> **EXERCISE DETAILS**: Of all the entries below, only the lines from the one with "U7: NAND 74HC00" up to and including the one with "R6: 5.6k (BR_R, OUT) -> 6.2k (BR_R, OUT)" are to be duplicated exactly.

### RECORD EXCERPTS ###

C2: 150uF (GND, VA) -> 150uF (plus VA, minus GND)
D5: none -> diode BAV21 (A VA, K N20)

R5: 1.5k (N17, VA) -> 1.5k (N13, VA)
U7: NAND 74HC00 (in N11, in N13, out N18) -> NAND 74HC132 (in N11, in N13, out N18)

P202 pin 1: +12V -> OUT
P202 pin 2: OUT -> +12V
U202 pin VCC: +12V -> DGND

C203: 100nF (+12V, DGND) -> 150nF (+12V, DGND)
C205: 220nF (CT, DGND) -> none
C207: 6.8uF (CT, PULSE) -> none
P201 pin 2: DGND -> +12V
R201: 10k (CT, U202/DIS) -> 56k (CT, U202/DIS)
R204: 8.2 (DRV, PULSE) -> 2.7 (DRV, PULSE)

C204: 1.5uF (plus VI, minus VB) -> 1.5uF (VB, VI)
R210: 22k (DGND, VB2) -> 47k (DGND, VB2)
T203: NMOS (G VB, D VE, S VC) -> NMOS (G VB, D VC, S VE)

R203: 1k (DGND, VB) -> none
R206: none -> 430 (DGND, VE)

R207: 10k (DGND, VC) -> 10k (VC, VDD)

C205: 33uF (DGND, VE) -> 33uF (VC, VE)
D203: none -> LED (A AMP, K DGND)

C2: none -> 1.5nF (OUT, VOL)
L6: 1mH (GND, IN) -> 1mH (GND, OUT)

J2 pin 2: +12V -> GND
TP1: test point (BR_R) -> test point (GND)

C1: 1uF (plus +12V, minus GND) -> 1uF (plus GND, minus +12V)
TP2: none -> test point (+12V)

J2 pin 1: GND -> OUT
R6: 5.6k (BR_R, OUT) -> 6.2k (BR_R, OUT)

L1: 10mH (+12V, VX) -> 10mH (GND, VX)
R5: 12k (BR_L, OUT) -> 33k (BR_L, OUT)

###

> **PROBLEM SOLUTION**:
U7: NAND 74HC00 (in N11, in N13, out N18) -> NAND 74HC132 (in N11, in N13, out N18)

P202 pin 1: +12V -> OUT
P202 pin 2: OUT -> +12V
U202 pin VCC: +12V -> DGND

C203: 100nF (+12V, DGND) -> 150nF (+12V, DGND)
C205: 220nF (CT, DGND) -> none
C207: 6.8uF (CT, PULSE) -> none
P201 pin 2: DGND -> +12V
R201: 10k (CT, U202/DIS) -> 56k (CT, U202/DIS)
R204: 8.2 (DRV, PULSE) -> 2.7 (DRV, PULSE)

C204: 1.5uF (plus VI, minus VB) -> 1.5uF (VB, VI)
R210: 22k (DGND, VB2) -> 47k (DGND, VB2)
T203: NMOS (G VB, D VE, S VC) -> NMOS (G VB, D VC, S VE)

R203: 1k (DGND, VB) -> none
R206: none -> 430 (DGND, VE)

R207: 10k (DGND, VC) -> 10k (VC, VDD)

C205: 33uF (DGND, VE) -> 33uF (VC, VE)
D203: none -> LED (A AMP, K DGND)

C2: none -> 1.5nF (OUT, VOL)
L6: 1mH (GND, IN) -> 1mH (GND, OUT)

J2 pin 2: +12V -> GND
TP1: test point (BR_R) -> test point (GND)

C1: 1uF (plus +12V, minus GND) -> 1uF (plus GND, minus +12V)
TP2: none -> test point (+12V)

J2 pin 1: GND -> OUT
R6: 5.6k (BR_R, OUT) -> 6.2k (BR_R, OUT)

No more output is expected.